#### [DIRECTIONS]
Nothing should appear in the answer except the lines below from the line containing "(325, 132) = (829, 149): blue" through the line containing "(833, 309) = (673, 399): red", copied exactly, with pictures left out.

>>>

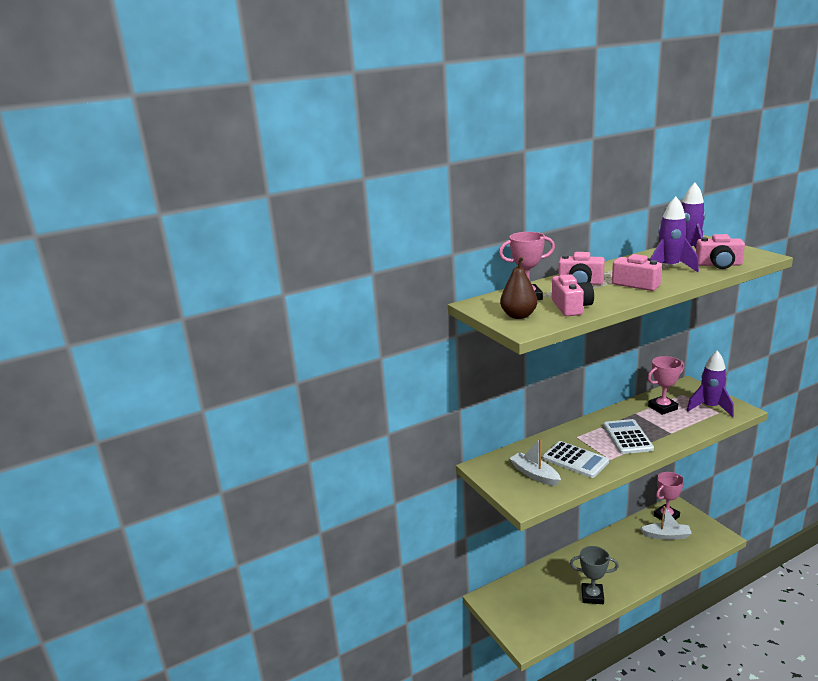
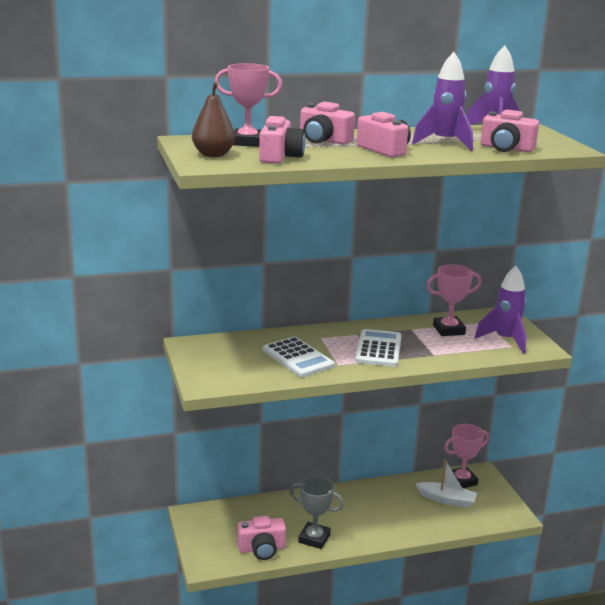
camera: 10 degrees right, 0 degrees up
(534, 474) = (239, 362): white boat -> none
(559, 616) = (262, 549): none -> pink camera

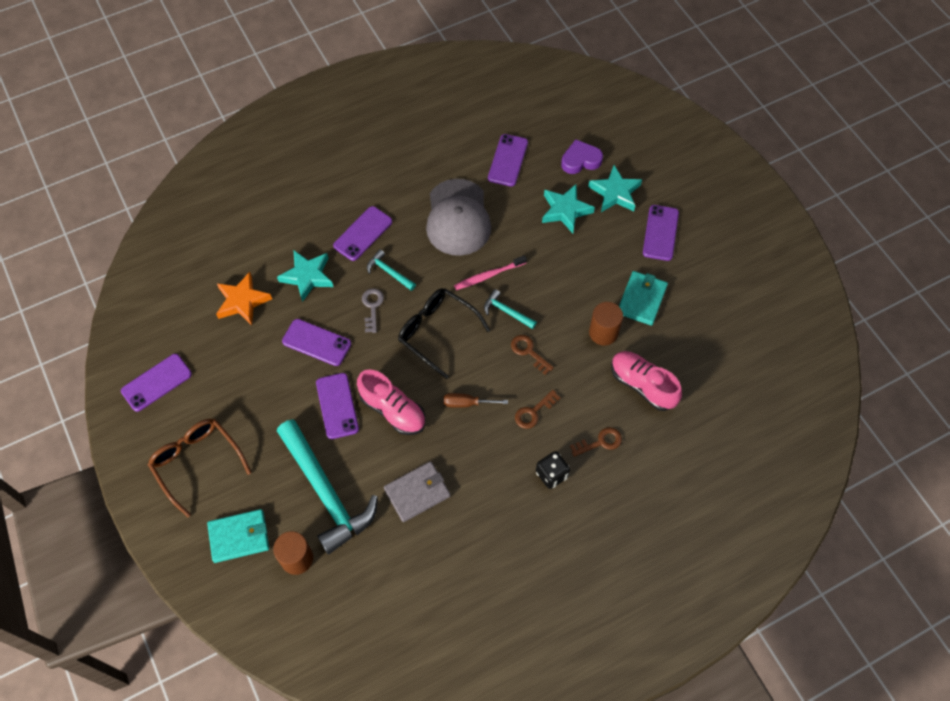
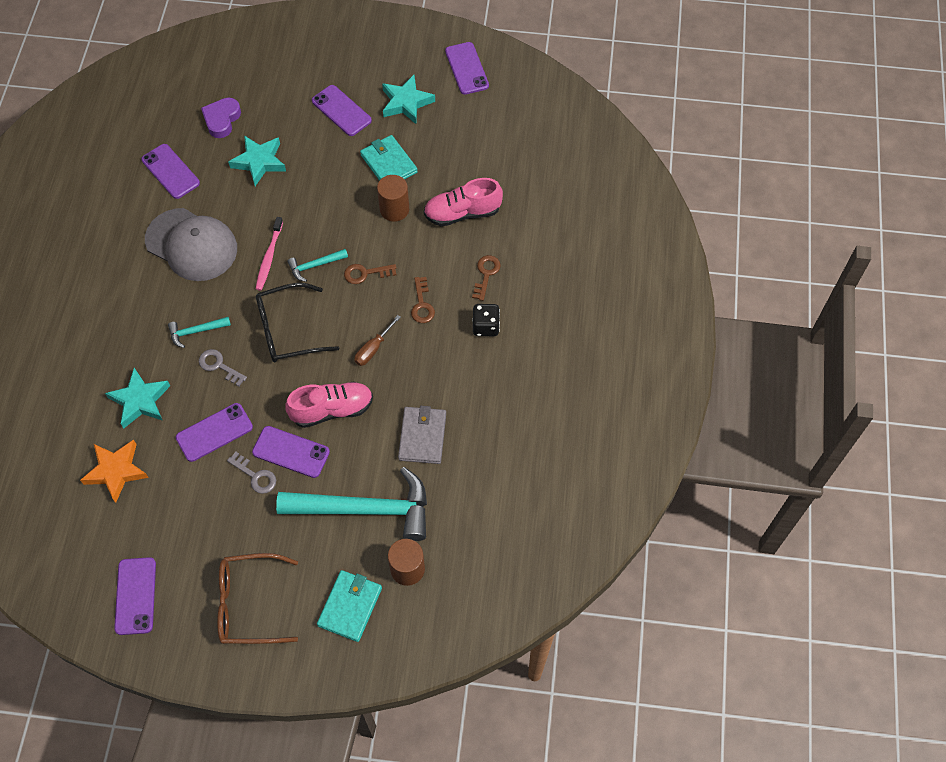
camera: 55 degrees left, 0 degrees up
(301, 395) = (255, 476): none -> grey key
(363, 233) = (137, 329): purple phone -> purple phone (466, 68)
(615, 193) = (276, 116): turquoise star -> turquoise star (406, 102)

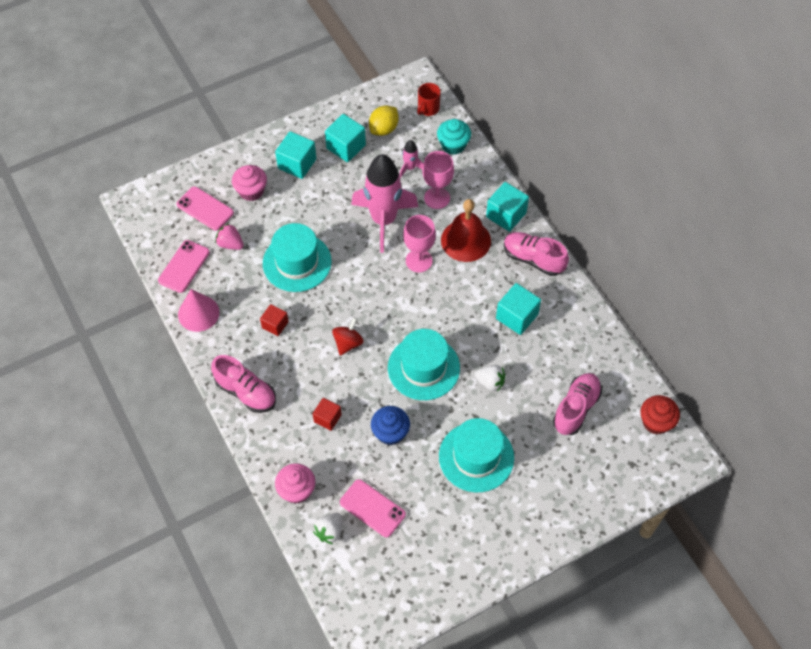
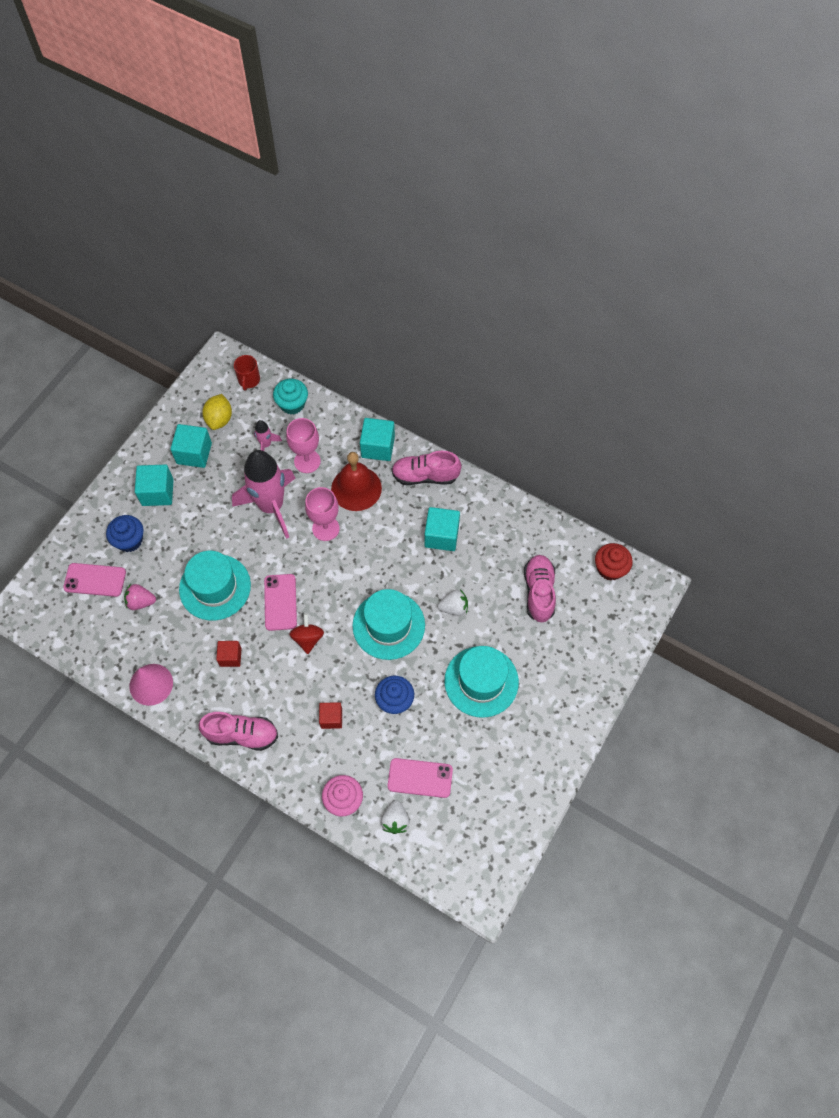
camera: 30 degrees left, 5 degrees up
(184, 266) = (109, 646): pink phone -> pink phone (280, 602)
(251, 191) = (129, 540): pink cupcake -> blue cupcake

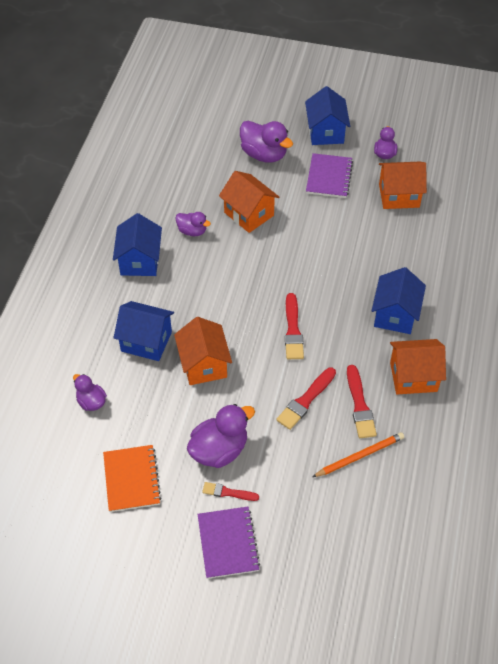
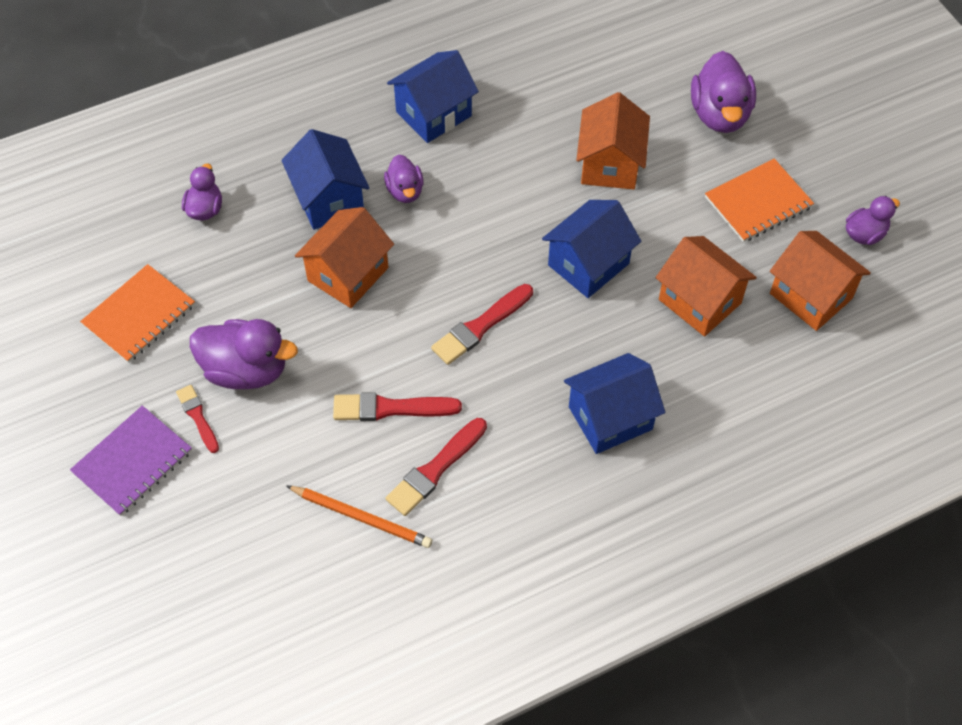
camera: 50 degrees right, 5 degrees up
(192, 231) = (526, 130): purple duck -> purple duck (405, 191)
(325, 132) = (829, 149): blue house -> blue house (588, 264)
(329, 177) = (758, 202): purple notebook -> orange notebook
(413, 377) = (532, 500): orange house -> orange house (699, 301)

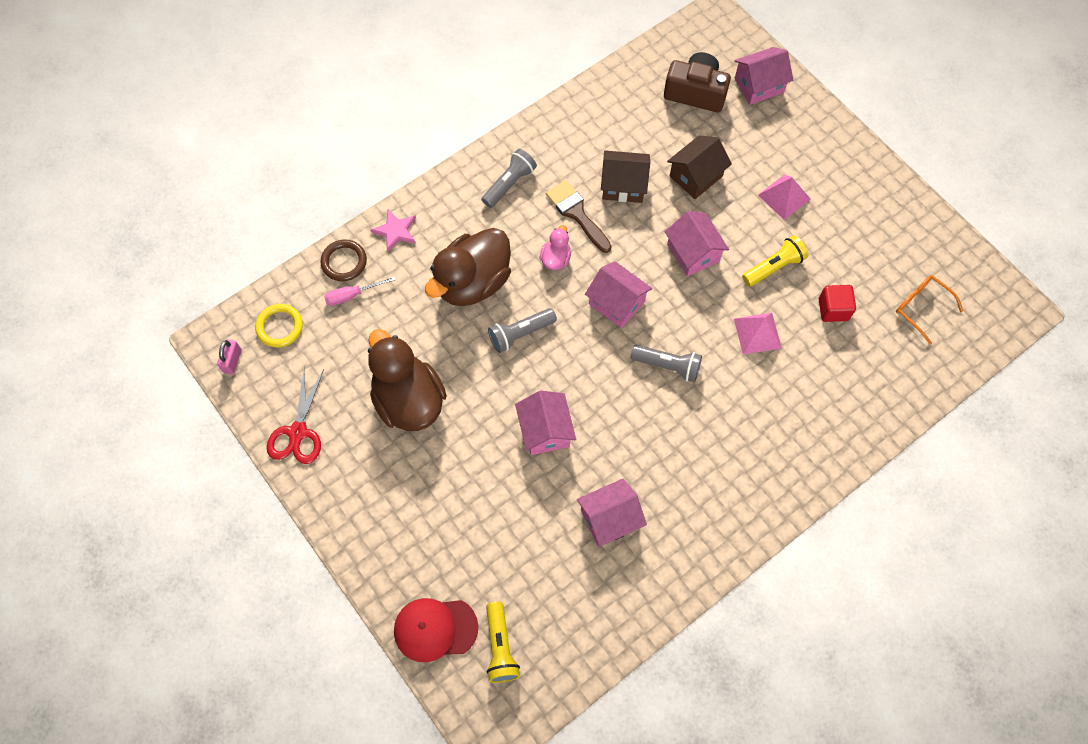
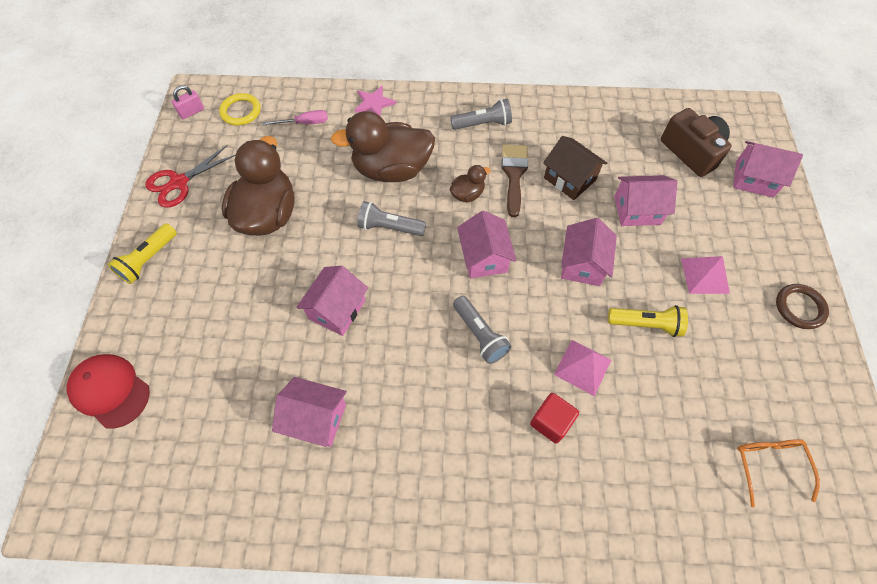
camera: 40 degrees right, 5 degrees down
(344, 262) = (321, 100): brown ring -> brown ring (799, 308)
(352, 295) = (305, 123): pink screwdriver -> pink screwdriver turned 150 degrees clockwise
(500, 647) = (135, 448): yellow flashlight -> yellow flashlight (148, 260)
(555, 258) = (467, 194): pink duck -> brown duck
(696, 176) = (637, 210): brown house -> pink house
(833, 309) = (673, 399): red cube -> red cube (551, 422)

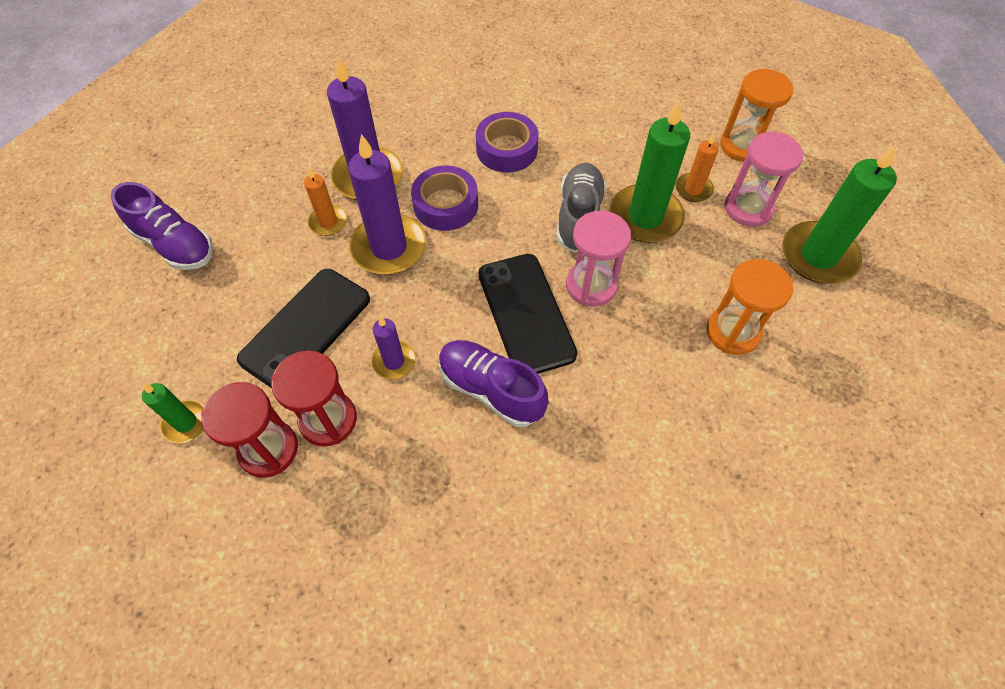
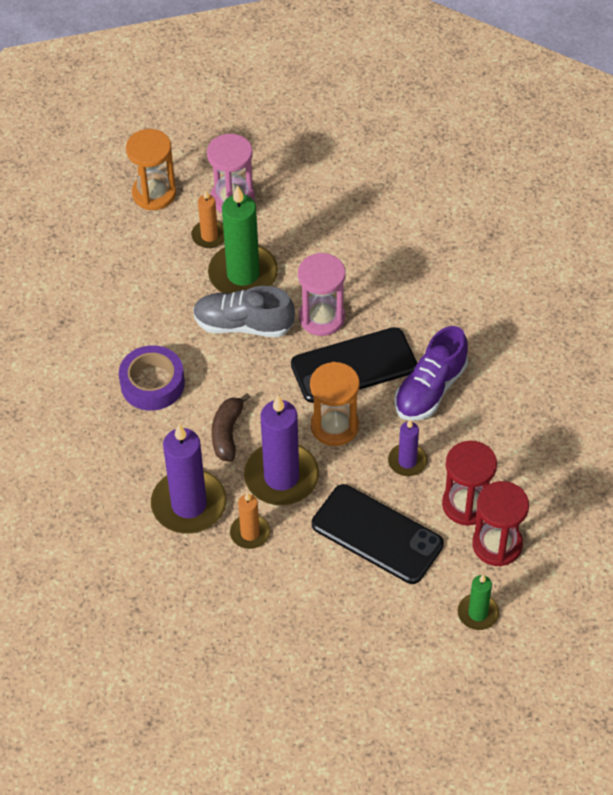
camera: 90 degrees left, 5 degrees down
(175, 244) = (280, 669): purple shoe -> none
(446, 205) = (227, 433): purple tape -> brown banana
(732, 332) = (366, 224): orange hourglass -> orange hourglass (334, 426)
(818, 256) = (286, 157): green candle -> none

<<<

#### [RESPONSE AREA]
(325, 132) = (829, 149): blue house -> blue house (588, 264)
(329, 177) = (758, 202): purple notebook -> orange notebook
(413, 377) = (532, 500): orange house -> orange house (699, 301)

camera: 40 degrees right, 5 degrees down
(344, 262) = (321, 100): brown ring -> brown ring (799, 308)
(352, 295) = (305, 123): pink screwdriver -> pink screwdriver turned 150 degrees clockwise
(500, 647) = (135, 448): yellow flashlight -> yellow flashlight (148, 260)
(555, 258) = (467, 194): pink duck -> brown duck
(696, 176) = (637, 210): brown house -> pink house
(833, 309) = (673, 399): red cube -> red cube (551, 422)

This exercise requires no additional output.